__WHAT YOU HAVE TO DO__
What you return must match the listing below exactly, minus any pictures.

__GIVEN DATA__
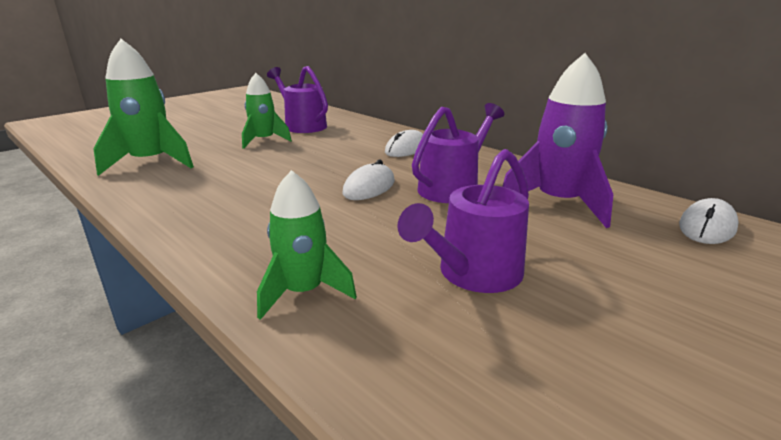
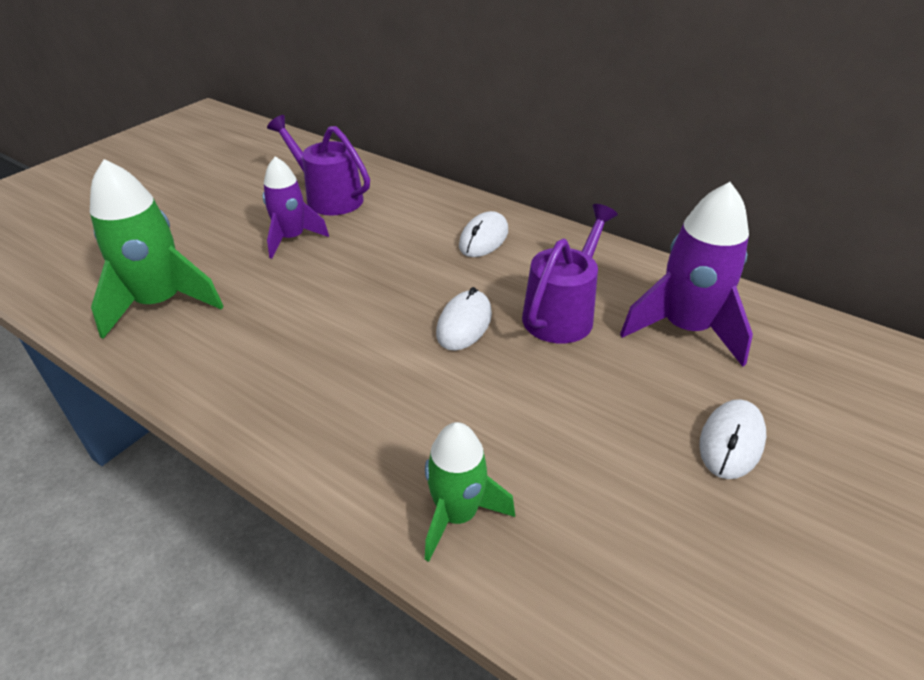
camera: 10 degrees left, 15 degrees up
(264, 141) = (292, 239): green rocket -> purple rocket
(474, 274) = (624, 460): purple watering can -> none
(707, 227) = (842, 352): white mouse -> white mouse (731, 442)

__SOLVED PROBLEM__
camera: 10 degrees left, 15 degrees up
(264, 141) = (292, 239): green rocket -> purple rocket
(474, 274) = (624, 460): purple watering can -> none
(707, 227) = (842, 352): white mouse -> white mouse (731, 442)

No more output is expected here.